### MATERIAL SUPPLIED
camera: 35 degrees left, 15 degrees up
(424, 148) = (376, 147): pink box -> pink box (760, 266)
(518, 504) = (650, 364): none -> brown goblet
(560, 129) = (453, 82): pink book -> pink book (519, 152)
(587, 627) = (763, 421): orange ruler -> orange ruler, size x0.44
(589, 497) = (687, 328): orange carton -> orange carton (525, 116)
######
### MATERIAL SUPPLIED
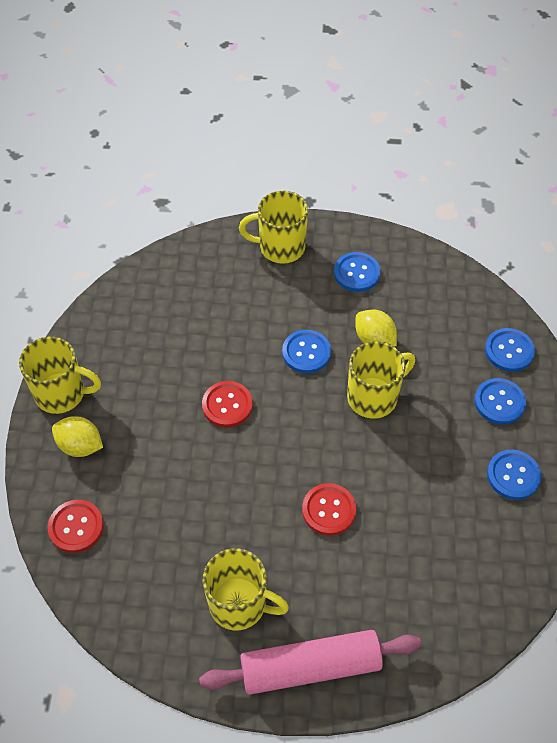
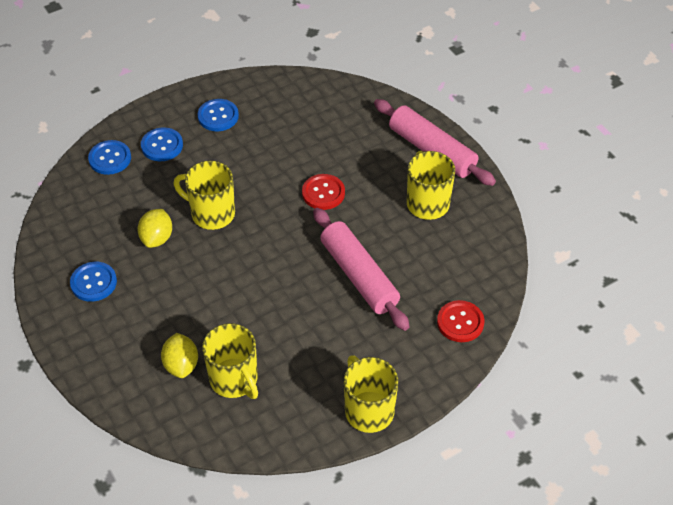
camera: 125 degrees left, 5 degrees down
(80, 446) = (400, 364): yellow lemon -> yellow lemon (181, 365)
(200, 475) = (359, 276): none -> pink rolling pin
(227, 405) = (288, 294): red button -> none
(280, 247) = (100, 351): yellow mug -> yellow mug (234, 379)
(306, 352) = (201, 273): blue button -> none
######
### MATERIAL SUPPLIED
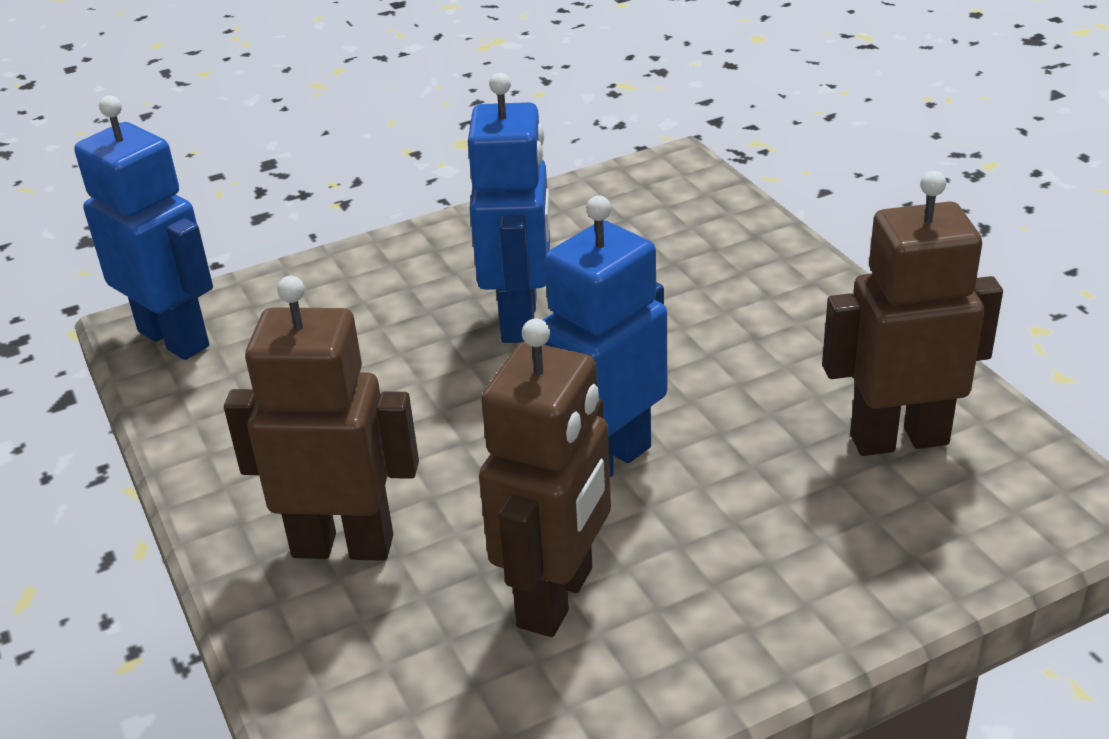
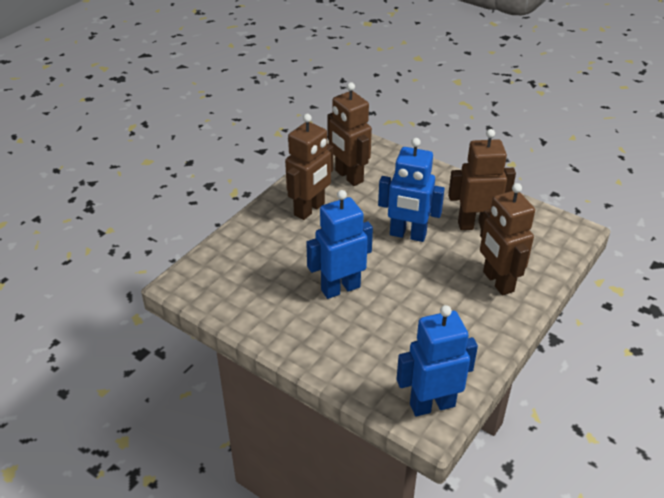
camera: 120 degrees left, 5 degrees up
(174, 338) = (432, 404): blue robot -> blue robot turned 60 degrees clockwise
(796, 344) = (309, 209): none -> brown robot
######
PROMPT — Go through the entries above and copy each line holding the string "robot".

ANSWER BOX —
(174, 338) = (432, 404): blue robot -> blue robot turned 60 degrees clockwise
(796, 344) = (309, 209): none -> brown robot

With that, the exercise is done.